_TASK BRIEF:_
Which of the lines below contain the string "left"? Copy each one.

-- EXTRACTED DATA follows --

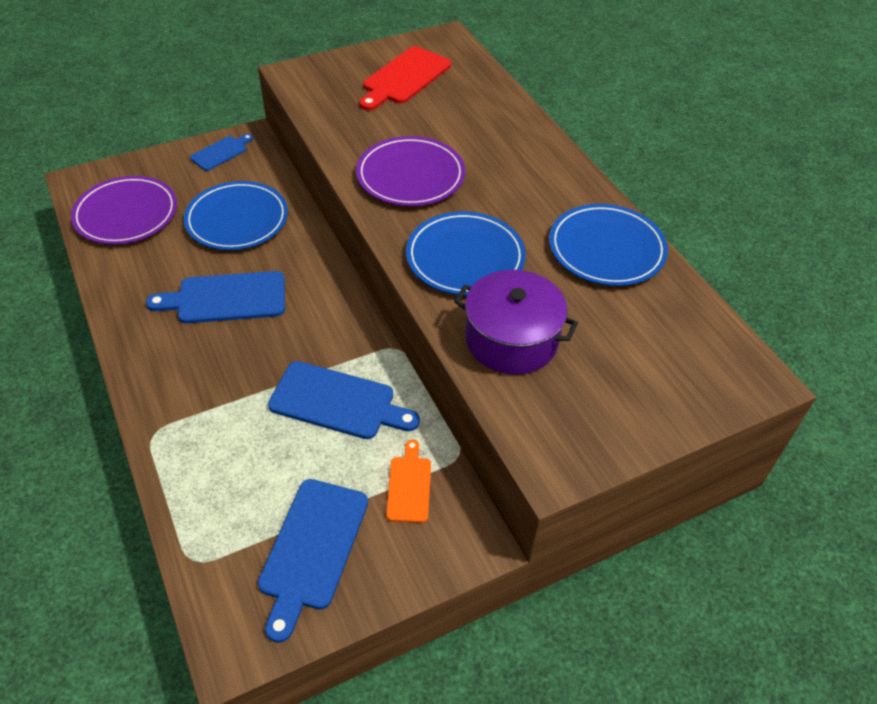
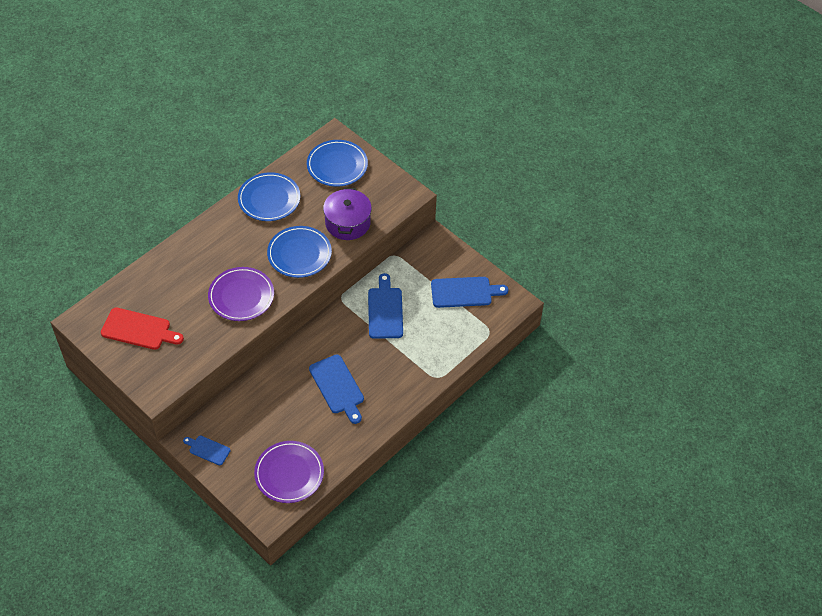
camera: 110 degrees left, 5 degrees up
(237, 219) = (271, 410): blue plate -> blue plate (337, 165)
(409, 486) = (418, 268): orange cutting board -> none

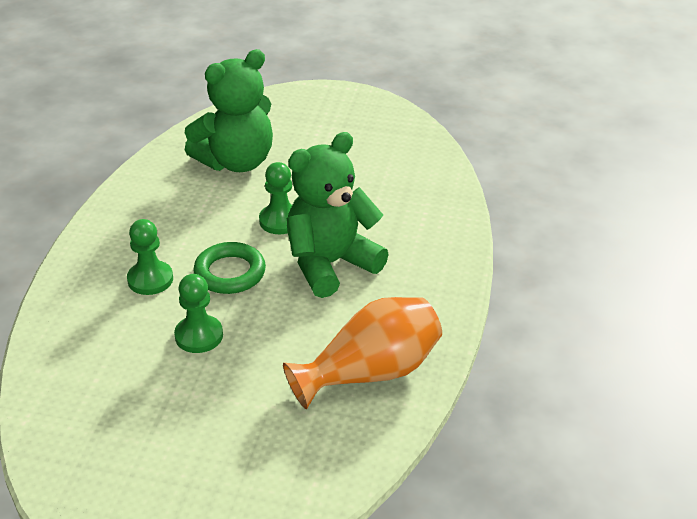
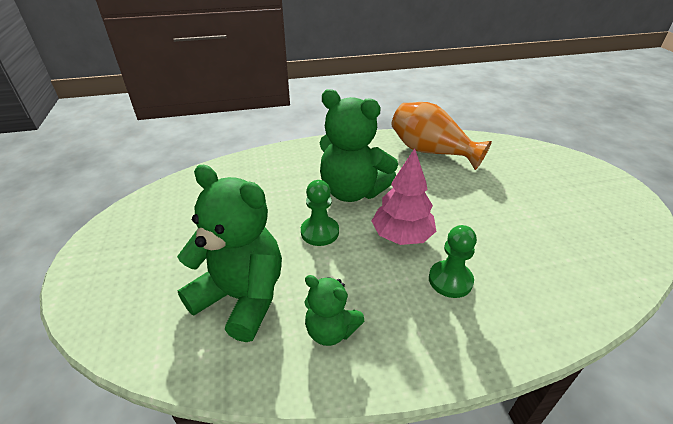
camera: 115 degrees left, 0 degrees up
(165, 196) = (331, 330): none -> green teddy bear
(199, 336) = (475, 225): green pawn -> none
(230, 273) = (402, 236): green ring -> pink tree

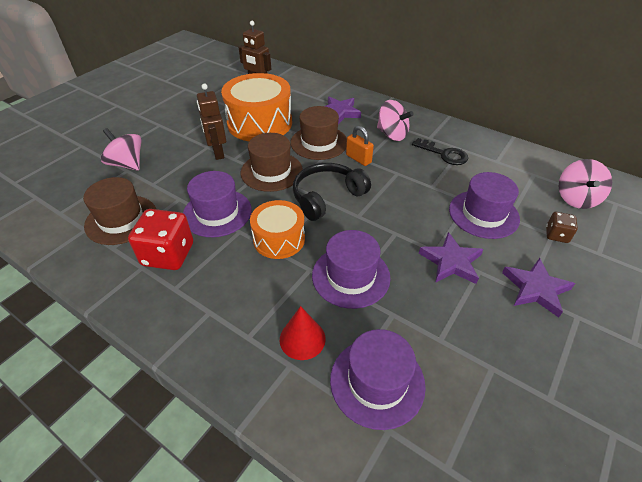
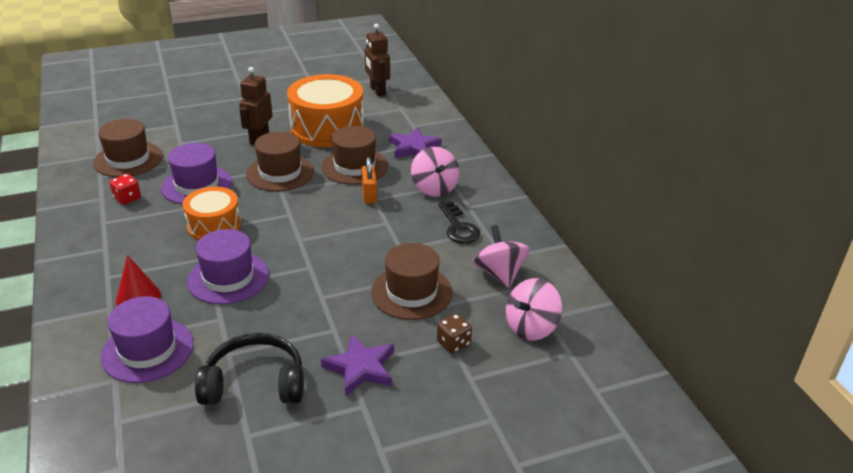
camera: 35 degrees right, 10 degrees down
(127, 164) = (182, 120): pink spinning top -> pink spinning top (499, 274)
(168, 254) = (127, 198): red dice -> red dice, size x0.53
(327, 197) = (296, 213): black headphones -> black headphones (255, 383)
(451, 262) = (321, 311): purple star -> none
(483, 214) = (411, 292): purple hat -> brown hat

-- EXTRACTED DATA concluded --

_FINISHED EXERCISE:_
camera: 110 degrees left, 5 degrees up
camera: 115 degrees left, 0 degrees up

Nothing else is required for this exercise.